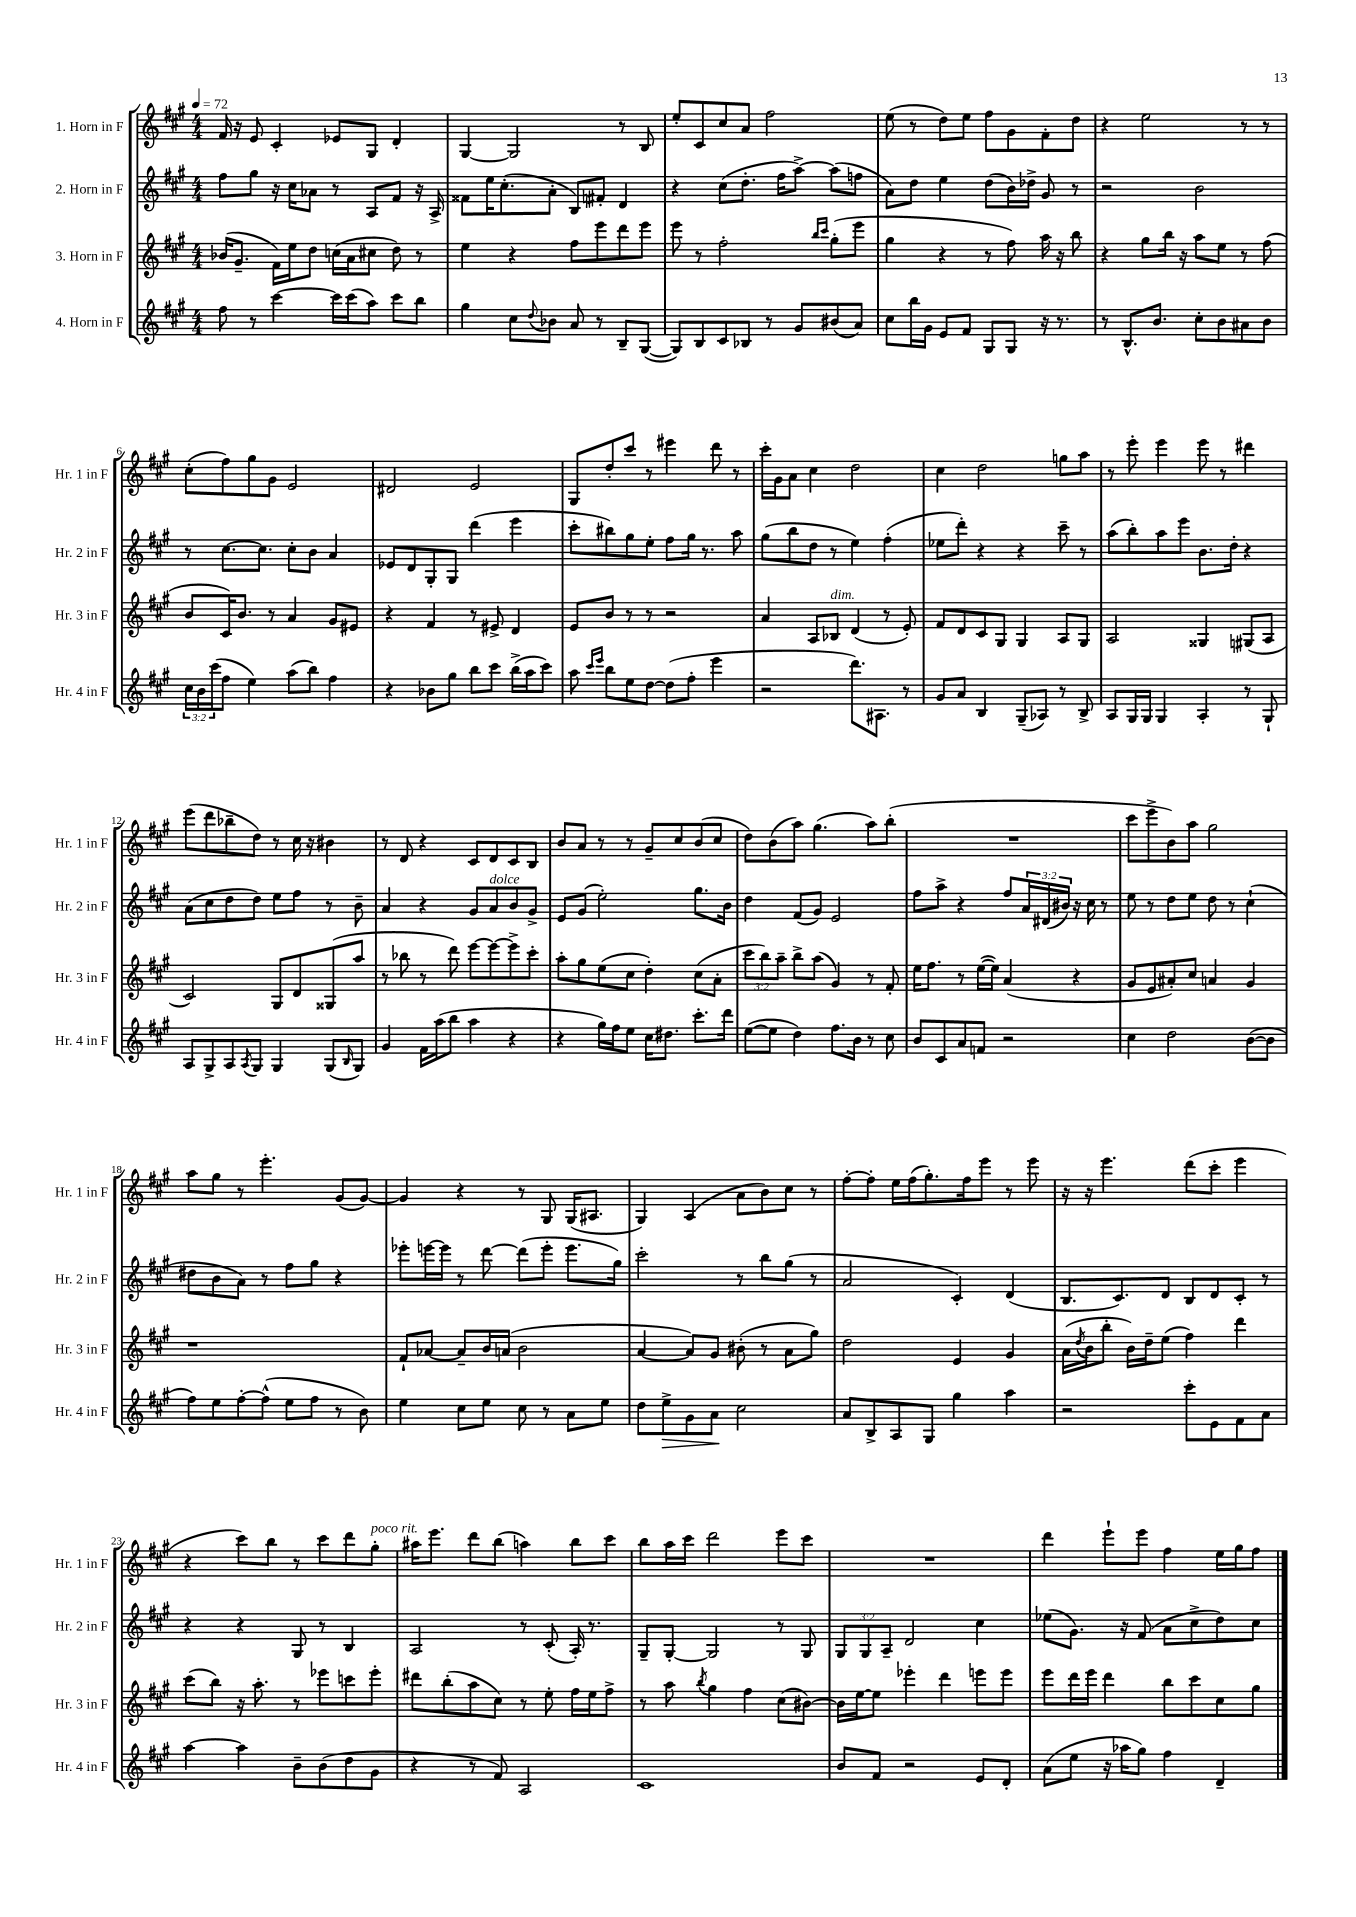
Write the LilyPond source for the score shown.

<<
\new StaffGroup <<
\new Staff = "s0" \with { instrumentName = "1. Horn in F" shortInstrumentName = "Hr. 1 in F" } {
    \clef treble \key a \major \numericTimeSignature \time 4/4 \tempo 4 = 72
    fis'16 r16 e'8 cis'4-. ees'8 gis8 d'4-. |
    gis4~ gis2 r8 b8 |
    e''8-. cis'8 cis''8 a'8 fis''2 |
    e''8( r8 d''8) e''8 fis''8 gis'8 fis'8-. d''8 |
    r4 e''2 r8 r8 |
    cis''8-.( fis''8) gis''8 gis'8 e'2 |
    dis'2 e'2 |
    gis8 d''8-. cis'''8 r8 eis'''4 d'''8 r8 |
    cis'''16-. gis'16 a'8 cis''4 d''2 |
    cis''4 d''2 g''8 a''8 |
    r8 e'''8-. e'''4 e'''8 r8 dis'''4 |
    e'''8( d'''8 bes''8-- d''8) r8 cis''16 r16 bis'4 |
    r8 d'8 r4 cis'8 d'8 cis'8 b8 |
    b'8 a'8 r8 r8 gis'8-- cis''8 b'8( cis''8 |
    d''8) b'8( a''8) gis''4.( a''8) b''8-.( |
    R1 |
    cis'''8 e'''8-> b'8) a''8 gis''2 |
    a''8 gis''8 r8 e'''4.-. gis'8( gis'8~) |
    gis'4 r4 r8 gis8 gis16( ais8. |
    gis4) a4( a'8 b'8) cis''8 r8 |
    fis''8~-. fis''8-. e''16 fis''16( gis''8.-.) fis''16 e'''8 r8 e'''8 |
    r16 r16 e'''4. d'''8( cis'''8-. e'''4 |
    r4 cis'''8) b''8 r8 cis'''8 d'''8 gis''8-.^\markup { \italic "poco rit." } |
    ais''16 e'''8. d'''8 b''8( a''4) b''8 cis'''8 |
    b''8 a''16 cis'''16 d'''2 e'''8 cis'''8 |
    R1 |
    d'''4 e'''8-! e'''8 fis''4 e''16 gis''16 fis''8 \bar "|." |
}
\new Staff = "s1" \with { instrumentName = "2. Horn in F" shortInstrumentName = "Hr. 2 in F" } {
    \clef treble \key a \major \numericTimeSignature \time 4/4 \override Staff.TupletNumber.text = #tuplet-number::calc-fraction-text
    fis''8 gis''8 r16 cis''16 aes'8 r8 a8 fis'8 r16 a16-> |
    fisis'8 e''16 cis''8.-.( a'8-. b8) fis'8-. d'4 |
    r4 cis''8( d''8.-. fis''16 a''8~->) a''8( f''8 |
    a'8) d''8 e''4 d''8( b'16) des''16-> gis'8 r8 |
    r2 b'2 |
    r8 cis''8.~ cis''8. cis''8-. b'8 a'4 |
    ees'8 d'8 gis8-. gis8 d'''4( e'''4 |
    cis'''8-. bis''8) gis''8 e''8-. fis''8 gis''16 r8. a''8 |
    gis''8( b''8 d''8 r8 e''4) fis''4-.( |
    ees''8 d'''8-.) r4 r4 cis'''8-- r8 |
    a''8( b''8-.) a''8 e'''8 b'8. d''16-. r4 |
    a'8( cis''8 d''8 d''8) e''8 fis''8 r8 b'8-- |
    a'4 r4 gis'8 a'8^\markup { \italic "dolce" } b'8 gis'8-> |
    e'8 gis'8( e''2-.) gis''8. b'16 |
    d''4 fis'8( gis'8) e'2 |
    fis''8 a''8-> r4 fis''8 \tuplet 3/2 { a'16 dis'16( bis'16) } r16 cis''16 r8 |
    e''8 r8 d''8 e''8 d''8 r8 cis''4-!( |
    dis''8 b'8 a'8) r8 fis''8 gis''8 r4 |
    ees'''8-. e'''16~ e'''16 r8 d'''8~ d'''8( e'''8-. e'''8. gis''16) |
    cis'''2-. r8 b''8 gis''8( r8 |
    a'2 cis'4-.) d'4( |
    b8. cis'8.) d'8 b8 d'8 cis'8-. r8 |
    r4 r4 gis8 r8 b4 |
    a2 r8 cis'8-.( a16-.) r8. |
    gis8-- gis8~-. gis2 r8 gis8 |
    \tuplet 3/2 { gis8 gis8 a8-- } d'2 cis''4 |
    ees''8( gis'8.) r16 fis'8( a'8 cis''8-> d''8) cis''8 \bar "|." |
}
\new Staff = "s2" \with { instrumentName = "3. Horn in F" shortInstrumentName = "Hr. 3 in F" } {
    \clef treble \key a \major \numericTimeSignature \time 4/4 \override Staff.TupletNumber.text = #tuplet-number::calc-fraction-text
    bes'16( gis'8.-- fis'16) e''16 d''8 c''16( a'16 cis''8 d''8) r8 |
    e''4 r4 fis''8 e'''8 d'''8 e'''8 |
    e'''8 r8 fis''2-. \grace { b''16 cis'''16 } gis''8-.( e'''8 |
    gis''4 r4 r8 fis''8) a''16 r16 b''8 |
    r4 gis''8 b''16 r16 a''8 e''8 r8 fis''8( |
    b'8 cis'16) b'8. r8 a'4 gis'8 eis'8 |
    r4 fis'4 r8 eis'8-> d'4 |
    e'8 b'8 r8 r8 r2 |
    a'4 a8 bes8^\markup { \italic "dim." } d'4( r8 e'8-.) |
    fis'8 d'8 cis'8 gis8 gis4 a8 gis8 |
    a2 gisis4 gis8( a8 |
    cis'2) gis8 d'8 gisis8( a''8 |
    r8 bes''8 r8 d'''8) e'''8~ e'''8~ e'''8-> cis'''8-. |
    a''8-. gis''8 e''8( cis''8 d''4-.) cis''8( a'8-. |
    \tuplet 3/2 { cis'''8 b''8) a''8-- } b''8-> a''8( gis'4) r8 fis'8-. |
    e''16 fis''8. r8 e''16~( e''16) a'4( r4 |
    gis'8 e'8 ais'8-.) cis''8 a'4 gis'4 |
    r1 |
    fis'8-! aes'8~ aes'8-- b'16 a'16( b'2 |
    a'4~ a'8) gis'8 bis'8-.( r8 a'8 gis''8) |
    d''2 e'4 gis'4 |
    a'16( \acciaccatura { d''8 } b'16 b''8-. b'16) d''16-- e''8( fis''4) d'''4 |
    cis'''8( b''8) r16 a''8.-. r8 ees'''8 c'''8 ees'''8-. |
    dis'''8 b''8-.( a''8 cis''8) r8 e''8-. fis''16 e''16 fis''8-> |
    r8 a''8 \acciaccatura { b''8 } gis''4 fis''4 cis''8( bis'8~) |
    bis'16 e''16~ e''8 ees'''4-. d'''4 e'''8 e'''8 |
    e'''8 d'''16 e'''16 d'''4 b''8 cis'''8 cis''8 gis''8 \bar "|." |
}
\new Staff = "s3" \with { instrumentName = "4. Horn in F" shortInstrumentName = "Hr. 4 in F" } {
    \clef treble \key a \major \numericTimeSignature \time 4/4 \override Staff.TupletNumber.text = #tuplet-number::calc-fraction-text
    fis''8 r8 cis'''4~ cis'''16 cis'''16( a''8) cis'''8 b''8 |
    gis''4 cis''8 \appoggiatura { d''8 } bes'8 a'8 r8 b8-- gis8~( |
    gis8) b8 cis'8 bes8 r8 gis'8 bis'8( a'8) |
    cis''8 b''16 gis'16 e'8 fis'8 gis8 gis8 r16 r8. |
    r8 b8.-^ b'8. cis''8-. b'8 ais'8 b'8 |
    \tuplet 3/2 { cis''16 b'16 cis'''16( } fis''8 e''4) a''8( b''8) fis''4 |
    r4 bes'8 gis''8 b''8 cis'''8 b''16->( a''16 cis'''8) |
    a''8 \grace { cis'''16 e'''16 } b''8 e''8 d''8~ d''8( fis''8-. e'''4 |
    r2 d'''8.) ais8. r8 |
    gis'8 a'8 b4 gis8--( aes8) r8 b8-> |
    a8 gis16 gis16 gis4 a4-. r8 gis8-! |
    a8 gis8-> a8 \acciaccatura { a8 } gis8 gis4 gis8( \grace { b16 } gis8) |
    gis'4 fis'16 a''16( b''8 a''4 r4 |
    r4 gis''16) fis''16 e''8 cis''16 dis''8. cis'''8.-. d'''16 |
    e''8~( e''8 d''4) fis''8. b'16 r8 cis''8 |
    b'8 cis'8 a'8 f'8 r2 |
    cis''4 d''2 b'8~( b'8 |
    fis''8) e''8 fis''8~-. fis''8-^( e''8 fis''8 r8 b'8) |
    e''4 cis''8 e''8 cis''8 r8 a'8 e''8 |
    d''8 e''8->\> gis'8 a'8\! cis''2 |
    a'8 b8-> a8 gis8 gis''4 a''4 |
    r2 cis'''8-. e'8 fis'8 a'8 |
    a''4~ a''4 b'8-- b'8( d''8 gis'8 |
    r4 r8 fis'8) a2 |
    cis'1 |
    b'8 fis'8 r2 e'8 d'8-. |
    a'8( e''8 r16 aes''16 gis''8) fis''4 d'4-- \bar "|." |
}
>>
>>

▬▬▬

● **REQUIREMENT**: Pull out every line in the records above that contains the string "shortInstrumentName". Uppercase and lowercase letters must match.

● **ANSWER**:
\new Staff = "s0" \with { instrumentName = "1. Horn in F" shortInstrumentName = "Hr. 1 in F" } {
\new Staff = "s1" \with { instrumentName = "2. Horn in F" shortInstrumentName = "Hr. 2 in F" } {
\new Staff = "s2" \with { instrumentName = "3. Horn in F" shortInstrumentName = "Hr. 3 in F" } {
\new Staff = "s3" \with { instrumentName = "4. Horn in F" shortInstrumentName = "Hr. 4 in F" } {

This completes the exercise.